== Data to examine ==
◇ ◇ ◇

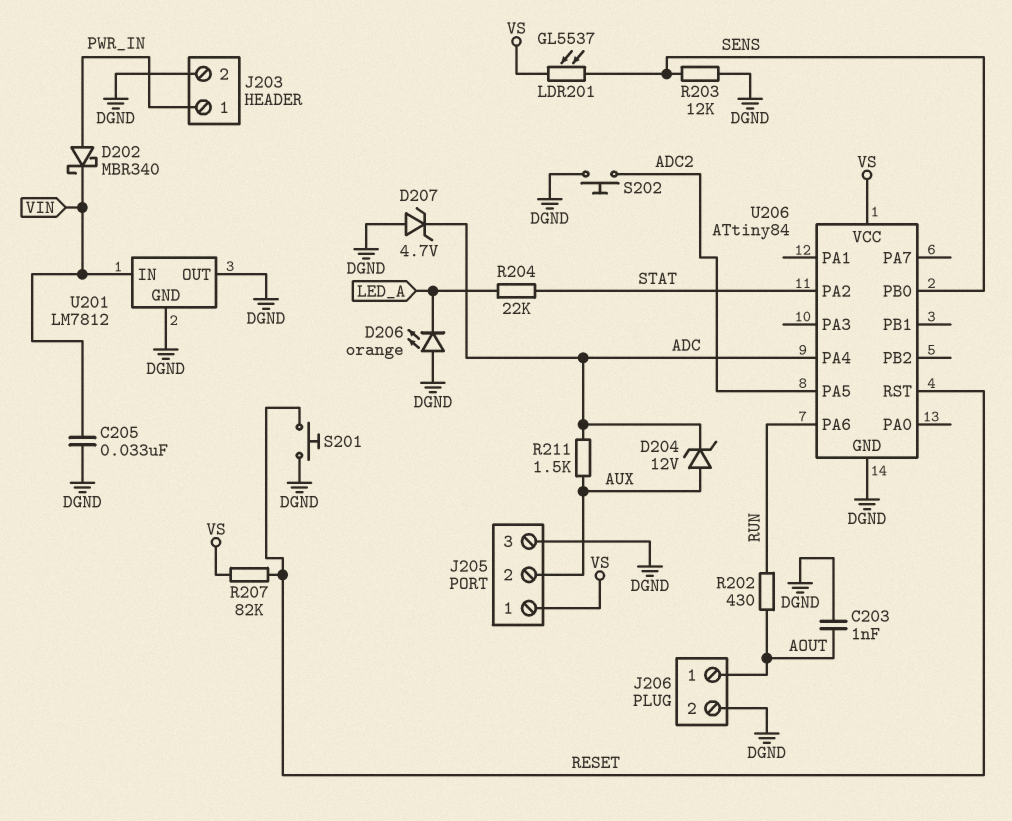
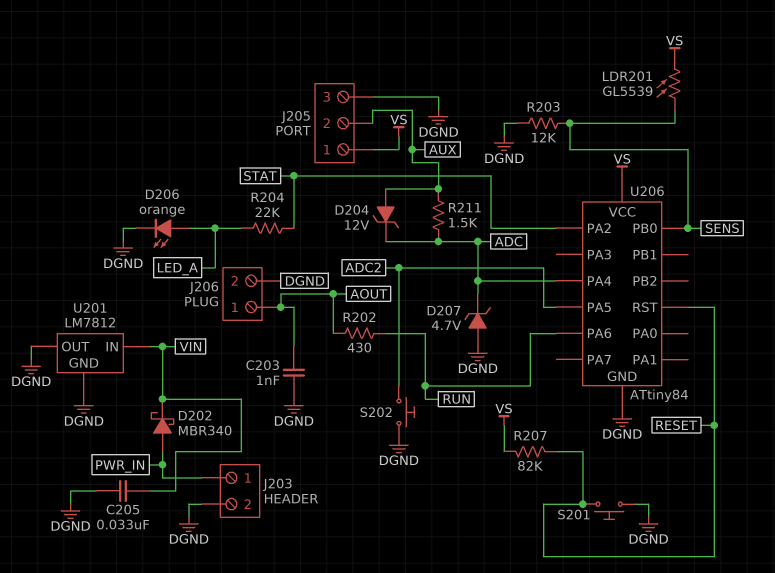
D206: LED orange (A DGND, K LED_A) -> LED orange (A LED_A, K DGND)
LDR201: GL5537 (SENS, VS) -> GL5539 (SENS, VS)

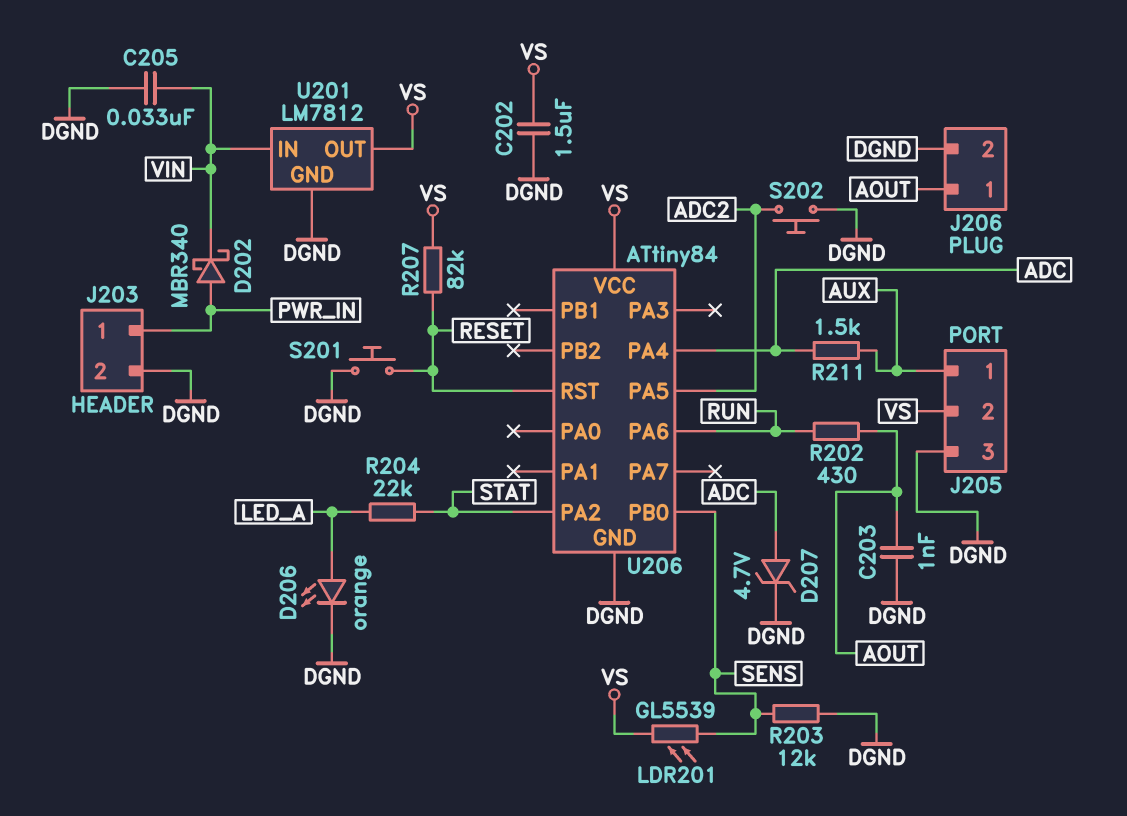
C202: none -> 1.5uF (DGND, VS)
D204: zener 12V (A AUX, K ADC) -> none
D207: zener 4.7V (A DGND, K ADC) -> zener 4.7V (A ADC, K DGND)
J205 pin 1: VS -> AUX
J205 pin 2: AUX -> VS
U201 pin OUT: DGND -> VS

◇ ◇ ◇

== Action item ==
Repeat only the lines from the one with "LDR201: GL5537 (SENS, VS)" through the end of the data, both included and exactly as written. Pictures stay out of the copy.

== Answer for this exercise ==
LDR201: GL5537 (SENS, VS) -> GL5539 (SENS, VS)

C202: none -> 1.5uF (DGND, VS)
D204: zener 12V (A AUX, K ADC) -> none
D207: zener 4.7V (A DGND, K ADC) -> zener 4.7V (A ADC, K DGND)
J205 pin 1: VS -> AUX
J205 pin 2: AUX -> VS
U201 pin OUT: DGND -> VS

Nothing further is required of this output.